[Material for the task Boundary: Start]

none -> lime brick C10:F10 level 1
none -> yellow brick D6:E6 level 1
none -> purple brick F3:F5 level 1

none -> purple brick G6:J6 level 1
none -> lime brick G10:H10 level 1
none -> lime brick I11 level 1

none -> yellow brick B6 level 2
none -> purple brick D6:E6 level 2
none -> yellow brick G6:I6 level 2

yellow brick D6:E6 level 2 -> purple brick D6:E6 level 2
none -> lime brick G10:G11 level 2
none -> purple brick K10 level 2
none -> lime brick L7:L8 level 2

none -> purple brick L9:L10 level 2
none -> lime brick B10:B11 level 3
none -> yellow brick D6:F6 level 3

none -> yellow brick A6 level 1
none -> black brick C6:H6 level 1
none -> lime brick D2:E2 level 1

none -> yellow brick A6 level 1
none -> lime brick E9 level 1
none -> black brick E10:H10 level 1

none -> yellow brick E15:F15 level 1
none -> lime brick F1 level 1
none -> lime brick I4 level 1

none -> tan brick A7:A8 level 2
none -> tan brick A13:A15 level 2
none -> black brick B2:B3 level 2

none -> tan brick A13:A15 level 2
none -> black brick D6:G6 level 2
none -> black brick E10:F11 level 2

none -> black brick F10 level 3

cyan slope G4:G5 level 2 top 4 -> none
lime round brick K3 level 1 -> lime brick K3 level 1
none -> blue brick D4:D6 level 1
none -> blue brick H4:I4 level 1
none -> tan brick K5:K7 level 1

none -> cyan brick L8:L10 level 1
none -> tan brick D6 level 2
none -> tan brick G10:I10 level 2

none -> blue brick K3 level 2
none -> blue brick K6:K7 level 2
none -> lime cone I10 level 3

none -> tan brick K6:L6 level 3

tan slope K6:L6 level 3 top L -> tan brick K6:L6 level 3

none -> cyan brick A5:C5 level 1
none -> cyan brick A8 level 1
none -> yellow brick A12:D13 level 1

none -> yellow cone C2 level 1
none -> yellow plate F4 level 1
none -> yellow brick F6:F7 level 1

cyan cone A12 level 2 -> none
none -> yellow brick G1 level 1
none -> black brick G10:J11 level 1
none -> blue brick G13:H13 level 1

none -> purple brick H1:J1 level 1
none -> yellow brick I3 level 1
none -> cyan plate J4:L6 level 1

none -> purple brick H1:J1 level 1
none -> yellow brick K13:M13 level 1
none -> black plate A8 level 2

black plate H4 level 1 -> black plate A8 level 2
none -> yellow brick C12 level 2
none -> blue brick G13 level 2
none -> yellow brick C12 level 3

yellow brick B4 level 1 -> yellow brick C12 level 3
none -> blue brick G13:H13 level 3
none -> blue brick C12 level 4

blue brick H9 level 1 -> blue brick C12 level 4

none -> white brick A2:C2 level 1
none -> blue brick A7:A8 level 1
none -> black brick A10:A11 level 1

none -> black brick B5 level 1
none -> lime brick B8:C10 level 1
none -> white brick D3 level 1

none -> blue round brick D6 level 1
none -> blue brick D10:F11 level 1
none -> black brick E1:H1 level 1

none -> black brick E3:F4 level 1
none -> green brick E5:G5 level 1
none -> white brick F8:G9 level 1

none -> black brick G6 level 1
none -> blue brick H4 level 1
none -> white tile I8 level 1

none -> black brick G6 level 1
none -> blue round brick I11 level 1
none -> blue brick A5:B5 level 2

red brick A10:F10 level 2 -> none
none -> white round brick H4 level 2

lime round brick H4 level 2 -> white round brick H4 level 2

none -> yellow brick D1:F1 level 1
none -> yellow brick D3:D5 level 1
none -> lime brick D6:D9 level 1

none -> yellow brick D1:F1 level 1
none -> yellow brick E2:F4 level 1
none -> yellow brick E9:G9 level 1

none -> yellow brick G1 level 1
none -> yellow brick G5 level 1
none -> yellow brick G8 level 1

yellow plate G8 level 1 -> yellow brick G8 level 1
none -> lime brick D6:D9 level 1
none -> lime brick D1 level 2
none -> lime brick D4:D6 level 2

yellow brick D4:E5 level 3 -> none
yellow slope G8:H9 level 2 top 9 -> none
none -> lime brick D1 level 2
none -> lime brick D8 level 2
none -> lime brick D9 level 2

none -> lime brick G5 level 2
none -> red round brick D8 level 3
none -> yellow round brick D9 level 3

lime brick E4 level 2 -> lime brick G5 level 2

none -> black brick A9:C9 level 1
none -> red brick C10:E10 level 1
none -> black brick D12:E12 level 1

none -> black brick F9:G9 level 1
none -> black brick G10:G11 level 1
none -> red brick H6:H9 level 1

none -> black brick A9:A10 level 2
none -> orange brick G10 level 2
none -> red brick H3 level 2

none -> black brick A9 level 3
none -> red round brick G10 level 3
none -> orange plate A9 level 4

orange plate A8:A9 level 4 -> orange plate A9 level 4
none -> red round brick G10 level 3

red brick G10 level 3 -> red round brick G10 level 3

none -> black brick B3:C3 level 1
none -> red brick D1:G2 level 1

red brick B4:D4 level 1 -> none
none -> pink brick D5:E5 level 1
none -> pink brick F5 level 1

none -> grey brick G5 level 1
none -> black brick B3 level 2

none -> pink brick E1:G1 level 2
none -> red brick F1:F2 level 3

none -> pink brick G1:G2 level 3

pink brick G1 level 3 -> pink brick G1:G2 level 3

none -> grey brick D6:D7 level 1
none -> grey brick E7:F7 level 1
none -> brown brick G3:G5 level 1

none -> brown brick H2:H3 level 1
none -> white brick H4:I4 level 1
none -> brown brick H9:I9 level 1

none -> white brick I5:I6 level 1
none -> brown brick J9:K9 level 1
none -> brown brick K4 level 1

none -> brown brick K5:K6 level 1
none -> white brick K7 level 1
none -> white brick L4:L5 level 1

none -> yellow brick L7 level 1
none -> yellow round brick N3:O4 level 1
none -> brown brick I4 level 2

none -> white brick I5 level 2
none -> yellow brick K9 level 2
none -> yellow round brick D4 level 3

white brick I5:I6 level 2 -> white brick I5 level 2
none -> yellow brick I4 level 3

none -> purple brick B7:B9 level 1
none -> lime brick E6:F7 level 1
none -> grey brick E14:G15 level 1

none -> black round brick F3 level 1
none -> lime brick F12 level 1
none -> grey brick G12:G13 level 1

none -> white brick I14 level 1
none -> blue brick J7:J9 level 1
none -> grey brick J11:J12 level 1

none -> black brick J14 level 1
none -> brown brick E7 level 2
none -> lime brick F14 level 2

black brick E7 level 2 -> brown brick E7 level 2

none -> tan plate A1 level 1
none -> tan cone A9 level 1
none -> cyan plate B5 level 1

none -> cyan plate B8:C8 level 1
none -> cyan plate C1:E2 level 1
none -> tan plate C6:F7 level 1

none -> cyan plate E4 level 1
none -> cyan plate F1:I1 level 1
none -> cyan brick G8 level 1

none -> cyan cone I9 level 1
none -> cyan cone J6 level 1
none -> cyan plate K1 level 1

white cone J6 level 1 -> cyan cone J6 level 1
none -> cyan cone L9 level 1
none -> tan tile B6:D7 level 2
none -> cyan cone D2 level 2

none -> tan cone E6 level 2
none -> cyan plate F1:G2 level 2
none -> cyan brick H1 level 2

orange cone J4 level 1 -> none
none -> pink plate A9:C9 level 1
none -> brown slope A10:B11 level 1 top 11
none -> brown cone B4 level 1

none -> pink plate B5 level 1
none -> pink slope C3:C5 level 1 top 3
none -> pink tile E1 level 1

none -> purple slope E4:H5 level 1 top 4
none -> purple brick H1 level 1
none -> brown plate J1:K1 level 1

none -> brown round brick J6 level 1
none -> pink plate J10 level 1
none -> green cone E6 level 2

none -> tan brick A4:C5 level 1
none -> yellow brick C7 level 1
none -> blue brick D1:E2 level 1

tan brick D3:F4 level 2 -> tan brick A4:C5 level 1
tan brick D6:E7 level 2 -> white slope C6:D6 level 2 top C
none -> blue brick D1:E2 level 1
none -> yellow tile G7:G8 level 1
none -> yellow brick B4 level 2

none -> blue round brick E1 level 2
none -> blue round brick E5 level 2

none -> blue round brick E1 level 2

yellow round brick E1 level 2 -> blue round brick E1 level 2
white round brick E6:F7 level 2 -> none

[Material for the task Boundary: End]

▸ Goal of the exercise: Your answer should be the lines above from the one containing "none -> lime brick B10:B11 level 3" through the one containing "none -> lime brick F1 level 1", copied exactly and with both ends kept.

▸ Answer for the task:
none -> lime brick B10:B11 level 3
none -> yellow brick D6:F6 level 3

none -> yellow brick A6 level 1
none -> black brick C6:H6 level 1
none -> lime brick D2:E2 level 1

none -> yellow brick A6 level 1
none -> lime brick E9 level 1
none -> black brick E10:H10 level 1

none -> yellow brick E15:F15 level 1
none -> lime brick F1 level 1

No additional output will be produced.